DATA EXCERPTS.
□ □ □ □ □
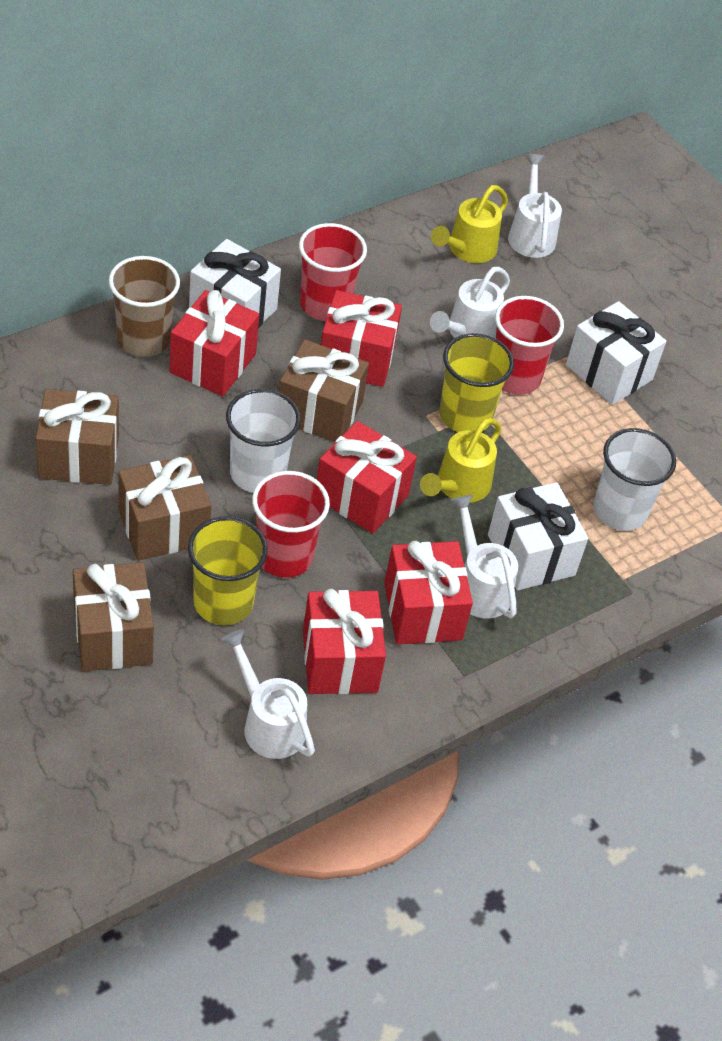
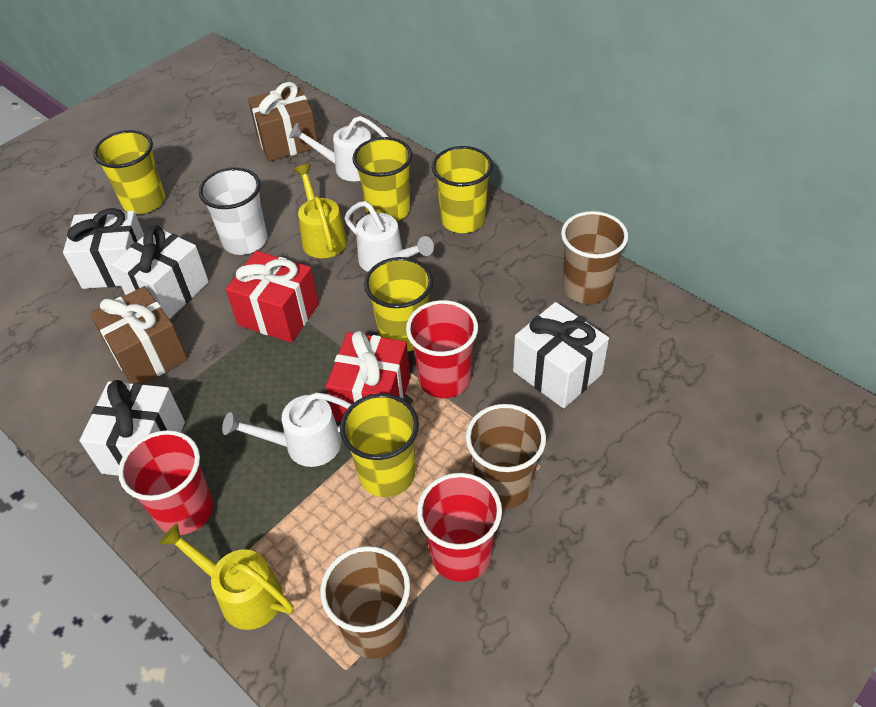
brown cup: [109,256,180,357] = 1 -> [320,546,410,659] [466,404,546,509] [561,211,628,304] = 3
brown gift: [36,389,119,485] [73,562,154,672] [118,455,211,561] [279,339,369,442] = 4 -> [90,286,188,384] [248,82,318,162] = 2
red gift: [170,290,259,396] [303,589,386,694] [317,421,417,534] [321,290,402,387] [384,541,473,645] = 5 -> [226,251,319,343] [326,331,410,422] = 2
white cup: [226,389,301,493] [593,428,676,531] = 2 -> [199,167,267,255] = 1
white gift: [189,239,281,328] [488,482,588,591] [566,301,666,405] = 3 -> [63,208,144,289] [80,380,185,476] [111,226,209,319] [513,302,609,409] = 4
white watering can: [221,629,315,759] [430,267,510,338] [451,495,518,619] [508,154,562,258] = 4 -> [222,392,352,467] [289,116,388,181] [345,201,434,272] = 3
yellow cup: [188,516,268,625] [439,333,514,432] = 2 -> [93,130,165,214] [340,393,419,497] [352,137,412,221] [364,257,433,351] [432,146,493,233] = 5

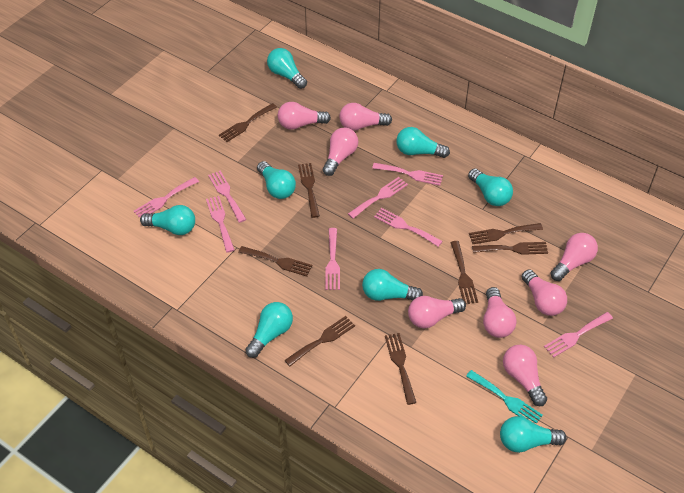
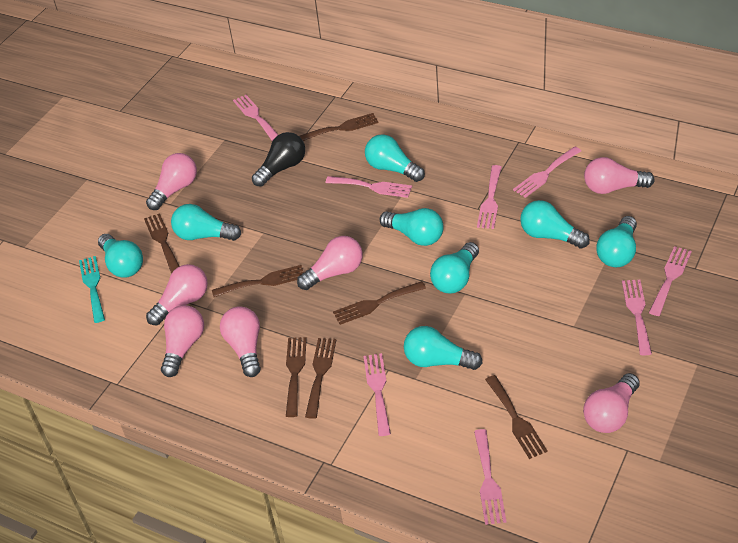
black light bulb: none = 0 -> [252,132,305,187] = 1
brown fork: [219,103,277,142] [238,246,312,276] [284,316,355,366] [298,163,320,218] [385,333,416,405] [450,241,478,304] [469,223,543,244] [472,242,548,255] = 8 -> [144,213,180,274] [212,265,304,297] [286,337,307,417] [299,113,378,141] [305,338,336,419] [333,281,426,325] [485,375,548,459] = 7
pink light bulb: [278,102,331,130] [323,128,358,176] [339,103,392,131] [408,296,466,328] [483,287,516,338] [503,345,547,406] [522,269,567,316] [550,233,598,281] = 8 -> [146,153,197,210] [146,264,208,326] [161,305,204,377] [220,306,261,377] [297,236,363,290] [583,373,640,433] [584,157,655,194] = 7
□ □ □ □ □
TASK OBJECTIVE.
Leave the images behind and write out every entry exactly.

RESULT.
brown cup: [109,256,180,357] = 1 -> [320,546,410,659] [466,404,546,509] [561,211,628,304] = 3
brown gift: [36,389,119,485] [73,562,154,672] [118,455,211,561] [279,339,369,442] = 4 -> [90,286,188,384] [248,82,318,162] = 2
red gift: [170,290,259,396] [303,589,386,694] [317,421,417,534] [321,290,402,387] [384,541,473,645] = 5 -> [226,251,319,343] [326,331,410,422] = 2
white cup: [226,389,301,493] [593,428,676,531] = 2 -> [199,167,267,255] = 1
white gift: [189,239,281,328] [488,482,588,591] [566,301,666,405] = 3 -> [63,208,144,289] [80,380,185,476] [111,226,209,319] [513,302,609,409] = 4
white watering can: [221,629,315,759] [430,267,510,338] [451,495,518,619] [508,154,562,258] = 4 -> [222,392,352,467] [289,116,388,181] [345,201,434,272] = 3
yellow cup: [188,516,268,625] [439,333,514,432] = 2 -> [93,130,165,214] [340,393,419,497] [352,137,412,221] [364,257,433,351] [432,146,493,233] = 5

black light bulb: none = 0 -> [252,132,305,187] = 1
brown fork: [219,103,277,142] [238,246,312,276] [284,316,355,366] [298,163,320,218] [385,333,416,405] [450,241,478,304] [469,223,543,244] [472,242,548,255] = 8 -> [144,213,180,274] [212,265,304,297] [286,337,307,417] [299,113,378,141] [305,338,336,419] [333,281,426,325] [485,375,548,459] = 7
pink light bulb: [278,102,331,130] [323,128,358,176] [339,103,392,131] [408,296,466,328] [483,287,516,338] [503,345,547,406] [522,269,567,316] [550,233,598,281] = 8 -> [146,153,197,210] [146,264,208,326] [161,305,204,377] [220,306,261,377] [297,236,363,290] [583,373,640,433] [584,157,655,194] = 7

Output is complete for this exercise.